THE DATA:

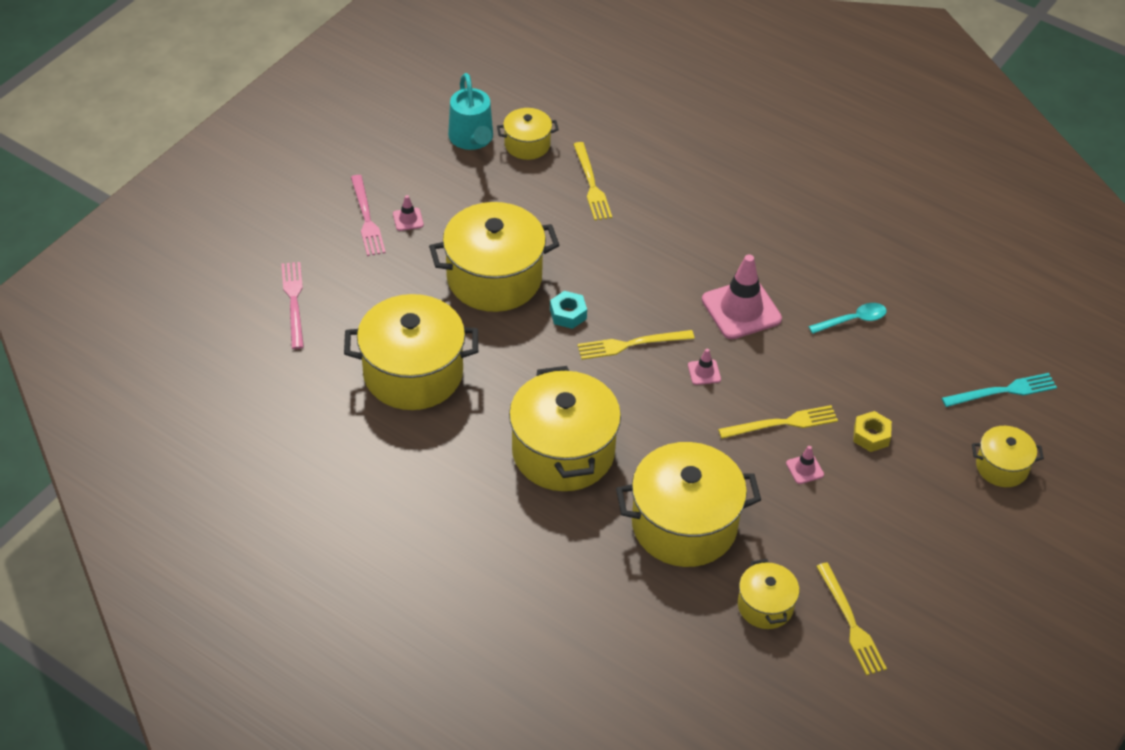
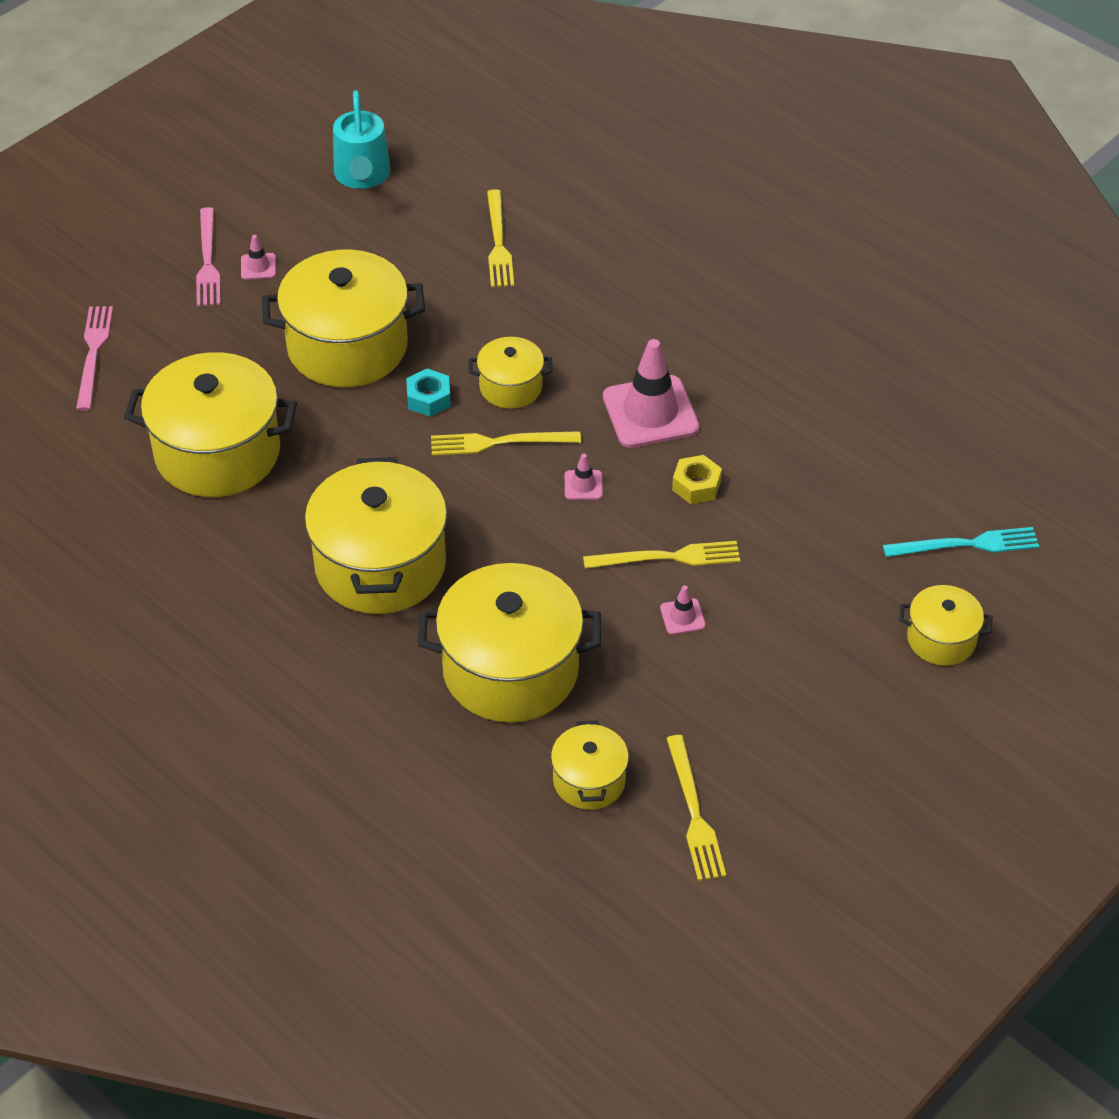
camera: 10 degrees right, 0 degrees up
(527, 144) = (429, 188): yellow pot -> yellow pot (511, 387)
(852, 320) = (791, 438): turquoise spoon -> none
(871, 436) = (779, 584): yellow nut -> yellow nut (696, 485)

EXERCISE AIM:
If a line in the data above includes the string "yellow", copy it.

ANSWER TO THIS TASK:
(527, 144) = (429, 188): yellow pot -> yellow pot (511, 387)
(871, 436) = (779, 584): yellow nut -> yellow nut (696, 485)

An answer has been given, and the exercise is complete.